No pictures belong in the copy, but every line of the material below must be reproduced exactly.

DATA EXCERPT:
────────────────────

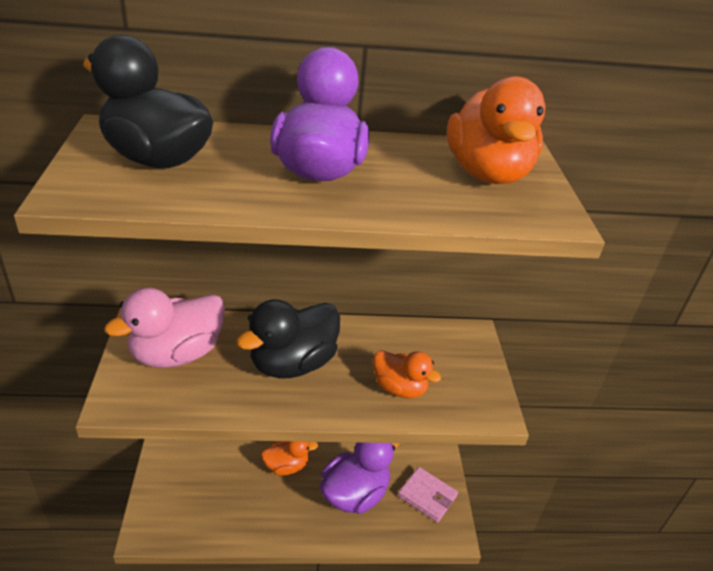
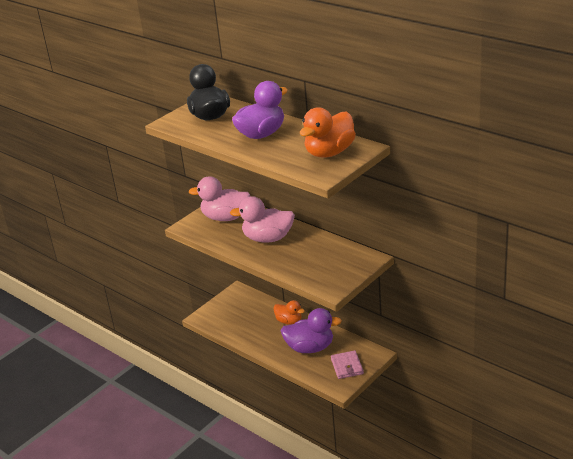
camera: 50 degrees right, 5 degrees down
(292, 363) = (268, 238): black duck -> pink duck
(399, 388) = (302, 265): orange duck -> none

────────────────────

SOLUTION TO THE PROBLEM:
camera: 50 degrees right, 5 degrees down
(292, 363) = (268, 238): black duck -> pink duck
(399, 388) = (302, 265): orange duck -> none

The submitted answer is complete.